(Content revision data)
[Start of Attachment]

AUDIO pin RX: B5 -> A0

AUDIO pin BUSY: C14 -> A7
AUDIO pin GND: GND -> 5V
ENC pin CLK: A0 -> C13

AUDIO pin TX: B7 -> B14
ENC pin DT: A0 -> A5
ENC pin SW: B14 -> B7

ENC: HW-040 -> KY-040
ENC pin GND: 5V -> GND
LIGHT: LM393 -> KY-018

[End of Attachment]
[Start of Attachment]

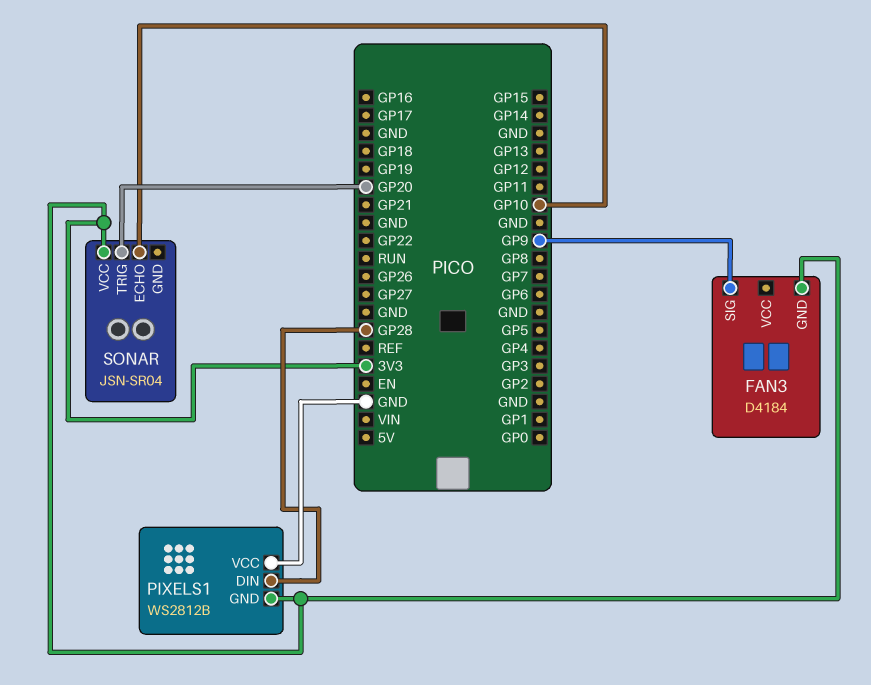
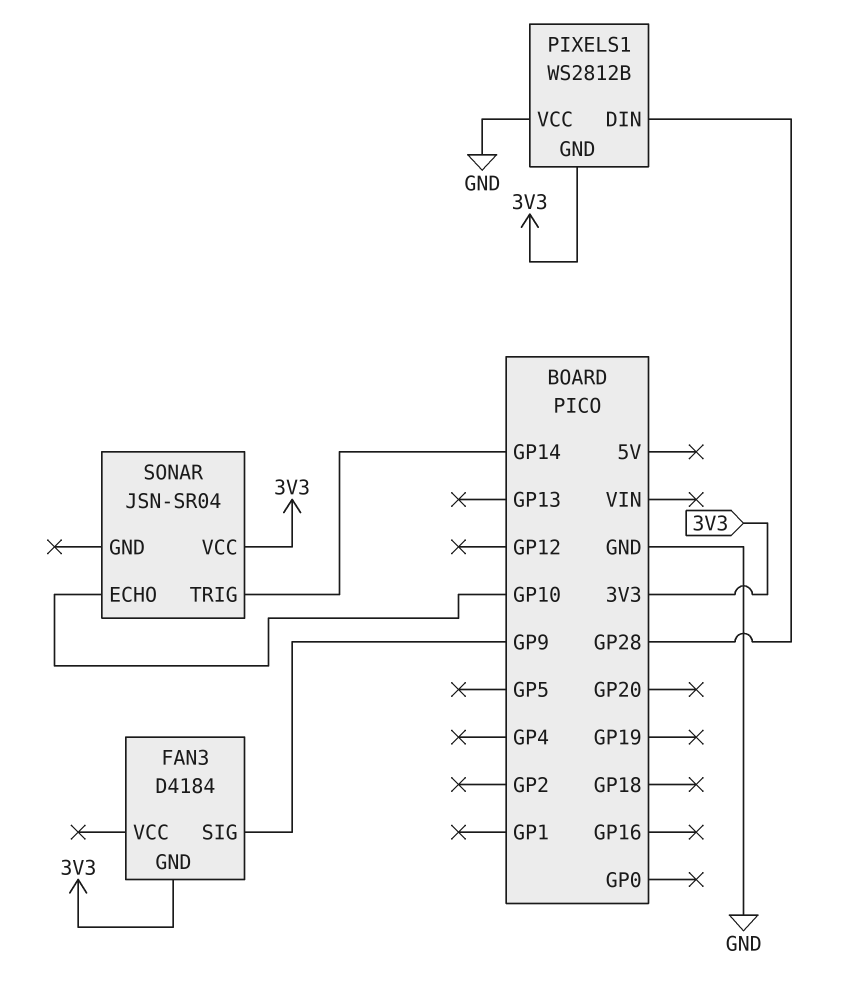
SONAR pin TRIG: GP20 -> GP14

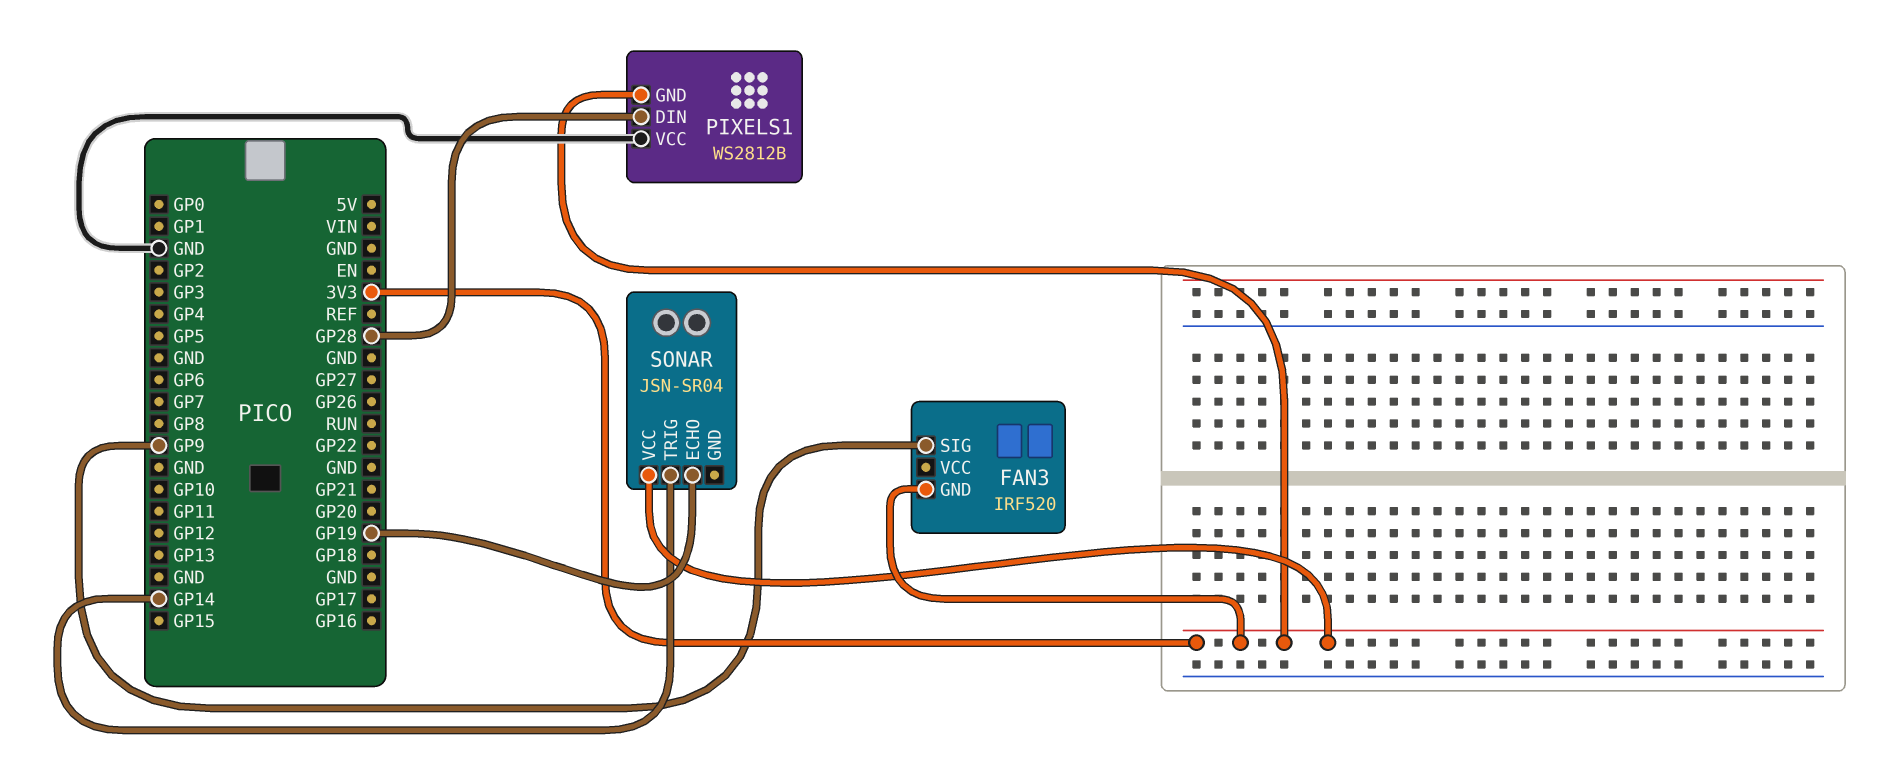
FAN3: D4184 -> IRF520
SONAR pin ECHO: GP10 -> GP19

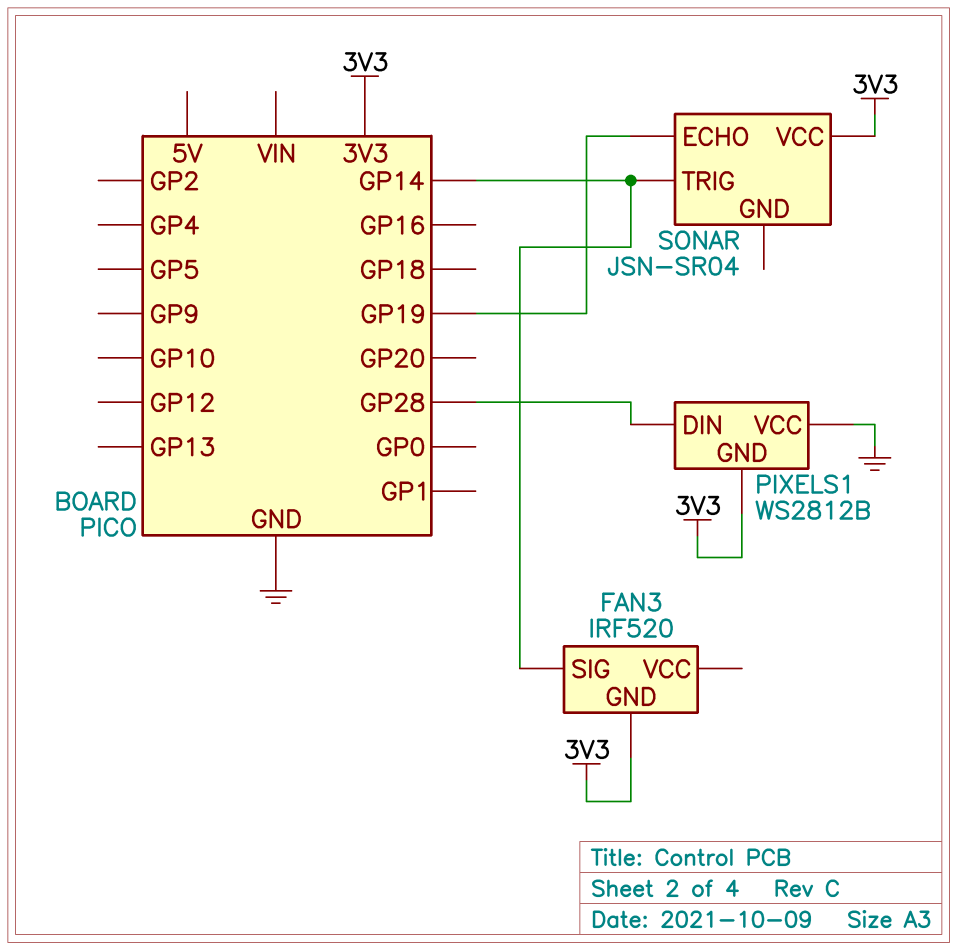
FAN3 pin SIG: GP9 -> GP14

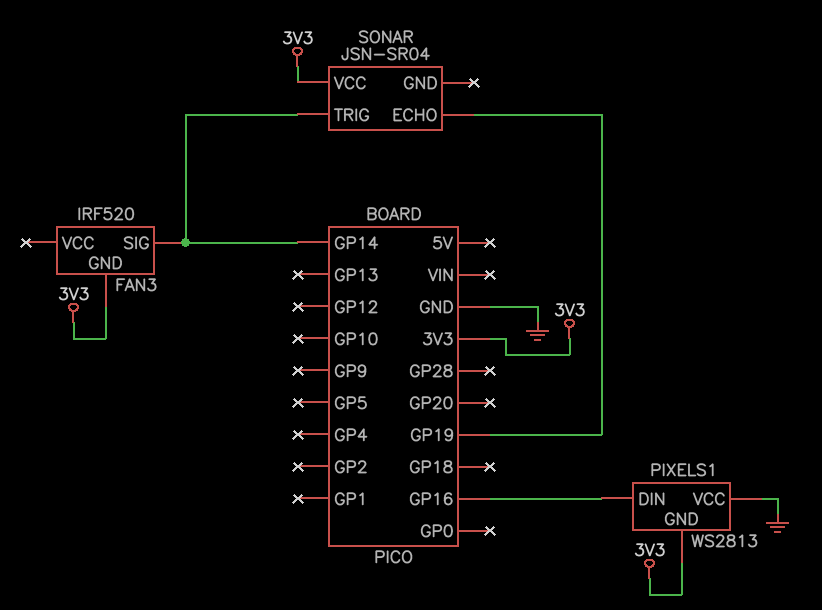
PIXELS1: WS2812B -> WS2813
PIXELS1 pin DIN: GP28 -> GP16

[End of Attachment]
[Start of Attachment]

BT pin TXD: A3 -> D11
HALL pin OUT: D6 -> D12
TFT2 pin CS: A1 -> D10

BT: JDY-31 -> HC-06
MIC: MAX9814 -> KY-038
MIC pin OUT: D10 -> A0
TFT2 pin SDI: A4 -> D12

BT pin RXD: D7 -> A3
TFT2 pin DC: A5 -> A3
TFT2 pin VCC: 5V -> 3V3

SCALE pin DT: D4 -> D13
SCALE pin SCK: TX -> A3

[End of Attachment]

### Work instruction
Keeping every character as it is, restate the lines above that run from the line with "AUDIO pin RX: B5 -> A0" through the line with "LIGHT: LM393 -> KY-018", both included, and nothing else.

### Response to this task
AUDIO pin RX: B5 -> A0

AUDIO pin BUSY: C14 -> A7
AUDIO pin GND: GND -> 5V
ENC pin CLK: A0 -> C13

AUDIO pin TX: B7 -> B14
ENC pin DT: A0 -> A5
ENC pin SW: B14 -> B7

ENC: HW-040 -> KY-040
ENC pin GND: 5V -> GND
LIGHT: LM393 -> KY-018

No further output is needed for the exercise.